Records for this exercise:

################

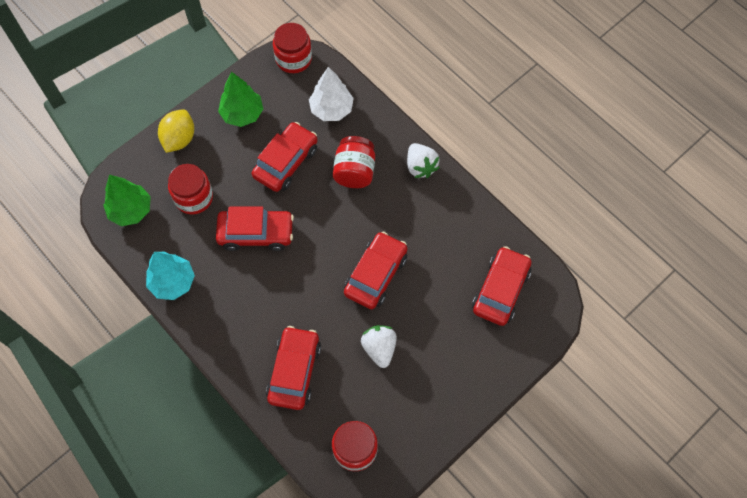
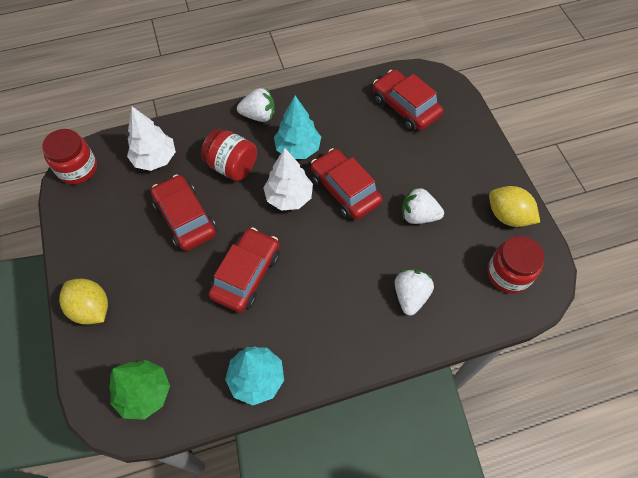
camera: 65 degrees left, 5 degrees down
red jar [168,164,213,215] -> none
green tree [218,72,263,127] -> none
red car [266,326,321,410] -> white strawberry [395,269,434,316]
none -> white tree [263,148,313,211]
none -> turquoise tree [274,96,321,159]
none -> yellow lemon [489,186,540,227]

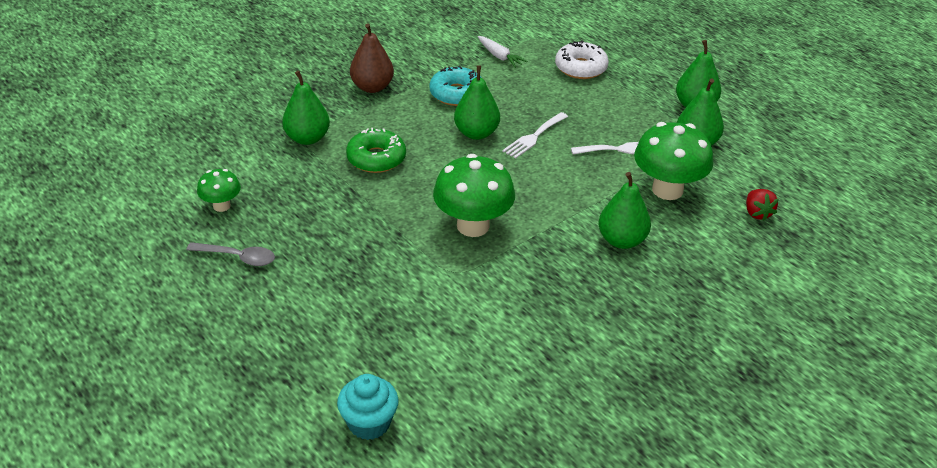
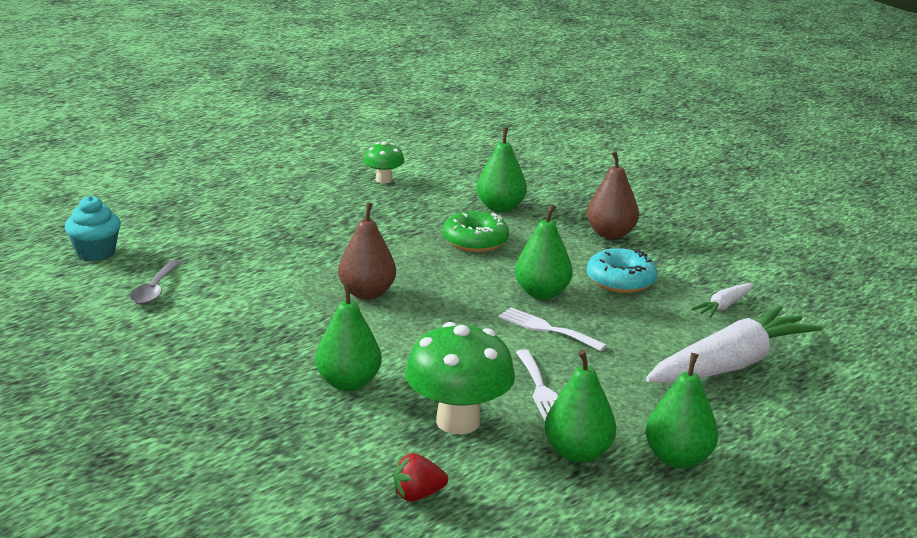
camera: 85 degrees right, 15 degrees down
grey spoon [186,242,275,266] -> grey spoon moved to [130,260,181,304]
green mushroom [433,154,515,237] -> brown pear [338,202,396,299]
white donut [555,40,609,79] -> white carrot [646,305,822,383]

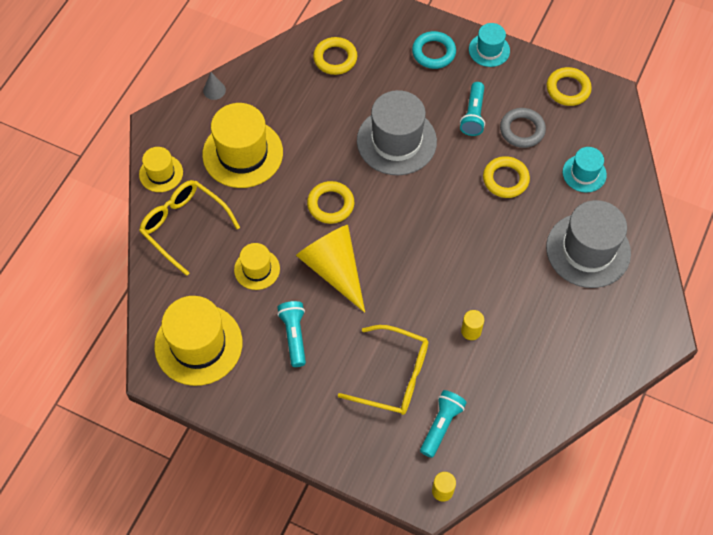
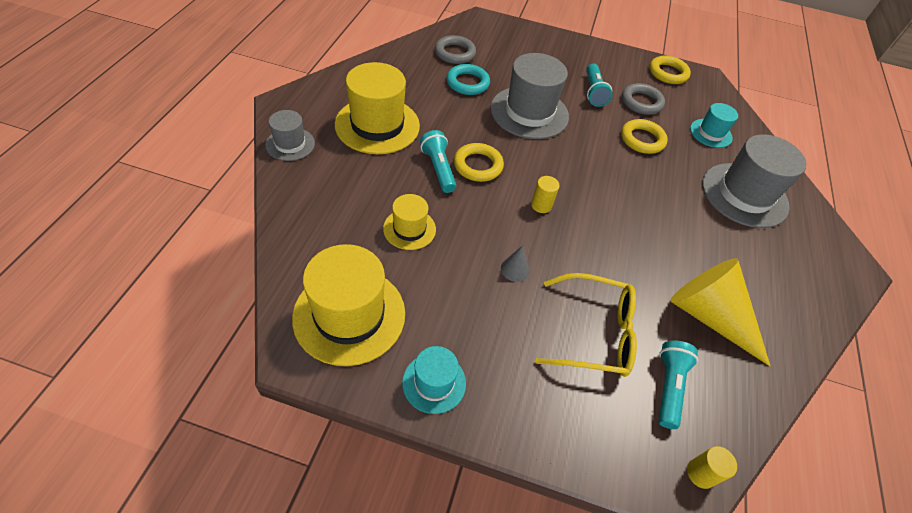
camera: 15 degrees left, 10 degrees down
yellow hat [139,147,183,192] -> grey hat [265,110,315,161]
yellow glasses [139,180,240,276] -> none
grey cone [203,72,226,100] -> grey cone moved to [501,245,530,282]
turquoise flashlight [277,301,306,367] -> turquoise flashlight moved to [420,130,456,193]
yellow cone [296,225,365,313] -> yellow cone moved to [670,258,770,366]
yellow ring [313,37,357,75] -> grey ring [435,35,476,64]
turquoise ring [412,31,456,69] -> turquoise ring moved to [446,64,490,95]
yellow cylinder [461,310,484,340] -> yellow cylinder moved to [531,176,559,213]
turquoise hat [469,23,510,67] -> turquoise hat moved to [402,346,466,414]

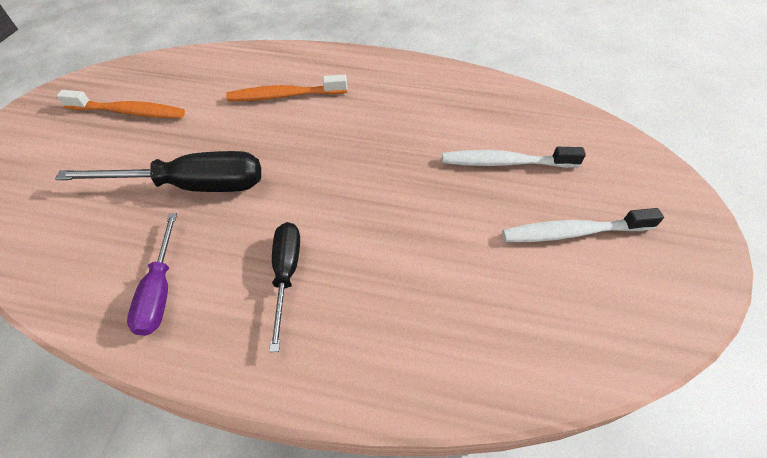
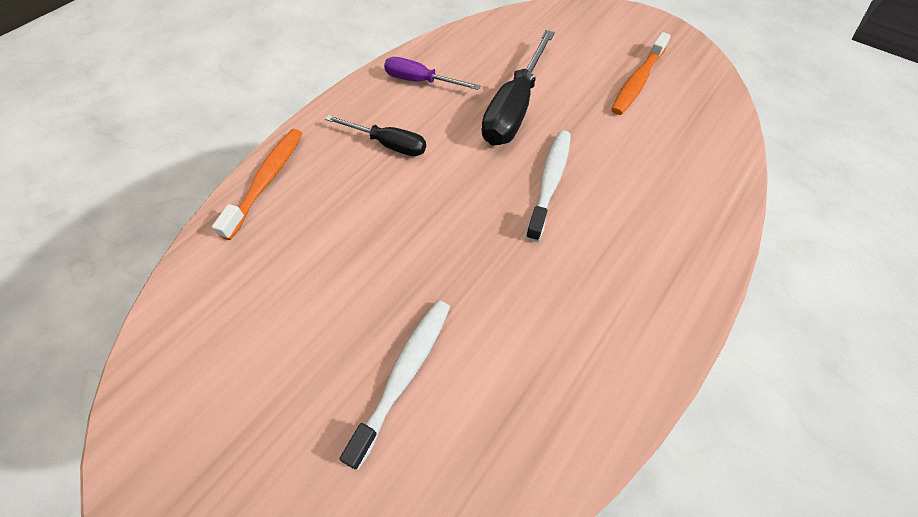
camera: 115 degrees right, 5 degrees up
orange toothbrush [226,74,347,101] -> orange toothbrush moved to [212,129,302,240]
white toothbrush [502,208,664,242] -> white toothbrush moved to [526,130,571,242]

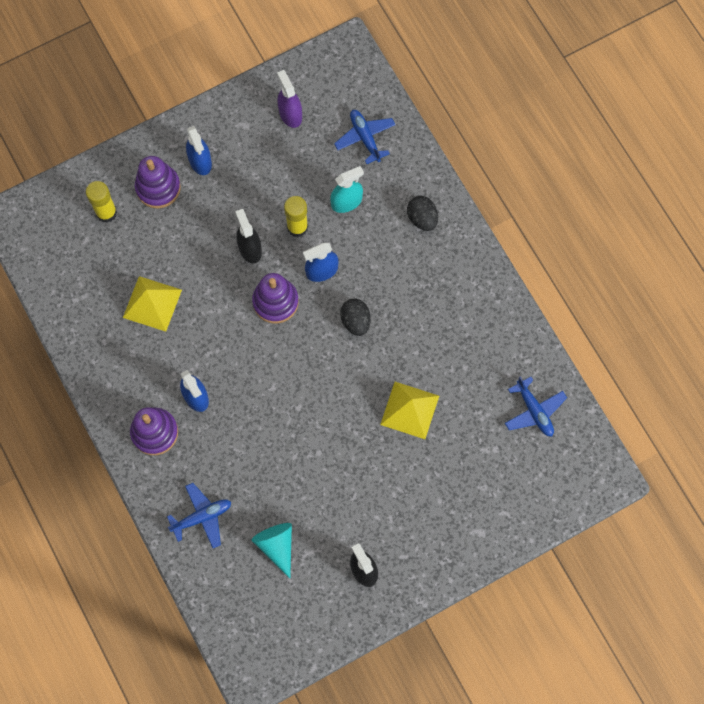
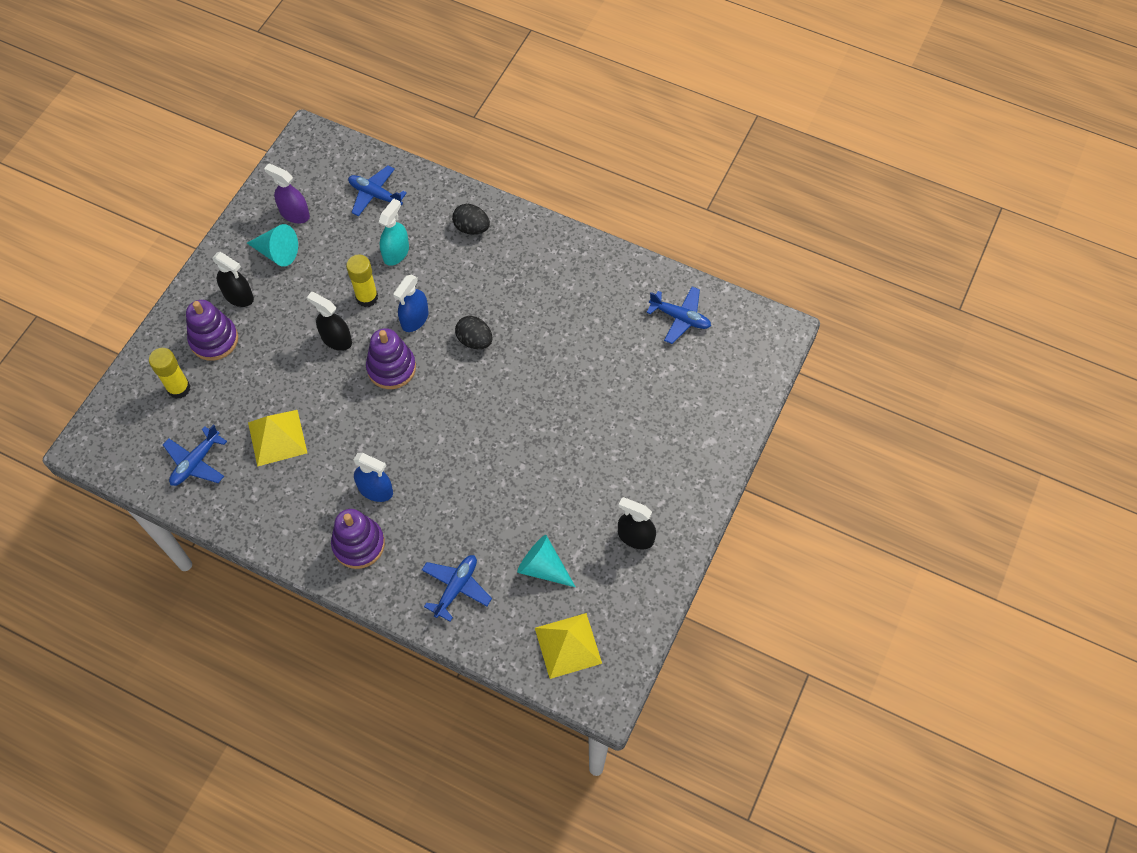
camera: 35 degrees left, 10 degrees down
blue spray bottle [186,126,212,175] -> black spray bottle [212,252,254,307]
yellow pyramid [380,382,439,439] -> yellow pyramid moved to [535,613,602,679]
none -> blue plane [163,424,227,486]
none -> turquoise cone [247,224,298,267]

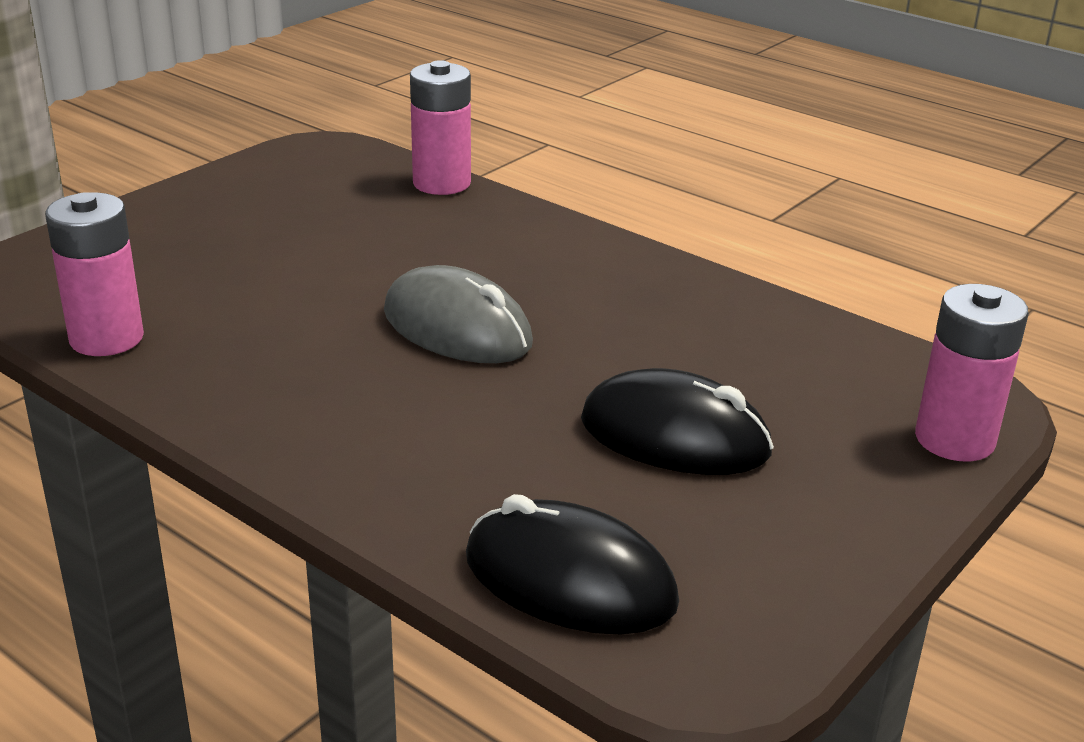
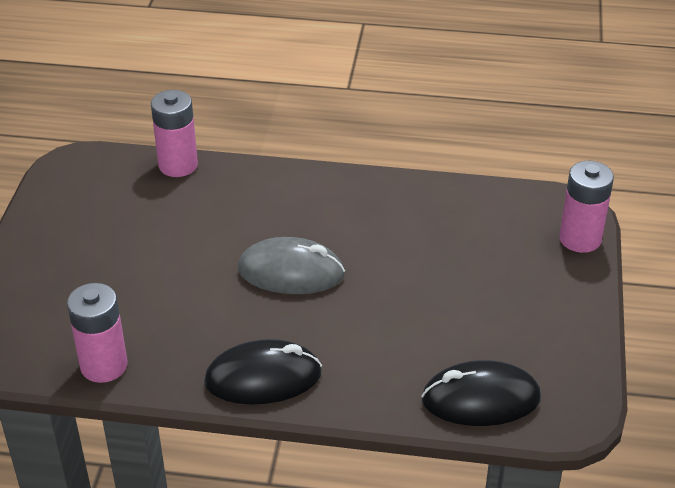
camera: 30 degrees left, 10 degrees up
black mouse [581,368,774,475] -> black mouse moved to [204,339,322,405]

################

Directions for this task: Copy out the entries exactly as they stand, omitting the images.

Solution:
camera: 65 degrees left, 5 degrees down
red jar [168,164,213,215] -> none
green tree [218,72,263,127] -> none
red car [266,326,321,410] -> white strawberry [395,269,434,316]
none -> white tree [263,148,313,211]
none -> turquoise tree [274,96,321,159]
none -> yellow lemon [489,186,540,227]

camera: 85 degrees right, 15 degrees down
grey spoon [186,242,275,266] -> grey spoon moved to [130,260,181,304]
green mushroom [433,154,515,237] -> brown pear [338,202,396,299]
white donut [555,40,609,79] -> white carrot [646,305,822,383]

camera: 15 degrees left, 10 degrees down
yellow hat [139,147,183,192] -> grey hat [265,110,315,161]
yellow glasses [139,180,240,276] -> none
grey cone [203,72,226,100] -> grey cone moved to [501,245,530,282]
turquoise flashlight [277,301,306,367] -> turquoise flashlight moved to [420,130,456,193]
yellow cone [296,225,365,313] -> yellow cone moved to [670,258,770,366]
yellow ring [313,37,357,75] -> grey ring [435,35,476,64]
turquoise ring [412,31,456,69] -> turquoise ring moved to [446,64,490,95]
yellow cylinder [461,310,484,340] -> yellow cylinder moved to [531,176,559,213]
turquoise hat [469,23,510,67] -> turquoise hat moved to [402,346,466,414]

camera: 115 degrees right, 5 degrees up
orange toothbrush [226,74,347,101] -> orange toothbrush moved to [212,129,302,240]
white toothbrush [502,208,664,242] -> white toothbrush moved to [526,130,571,242]

camera: 35 degrees left, 10 degrees down
blue spray bottle [186,126,212,175] -> black spray bottle [212,252,254,307]
yellow pyramid [380,382,439,439] -> yellow pyramid moved to [535,613,602,679]
none -> blue plane [163,424,227,486]
none -> turquoise cone [247,224,298,267]

camera: 30 degrees left, 10 degrees up
black mouse [581,368,774,475] -> black mouse moved to [204,339,322,405]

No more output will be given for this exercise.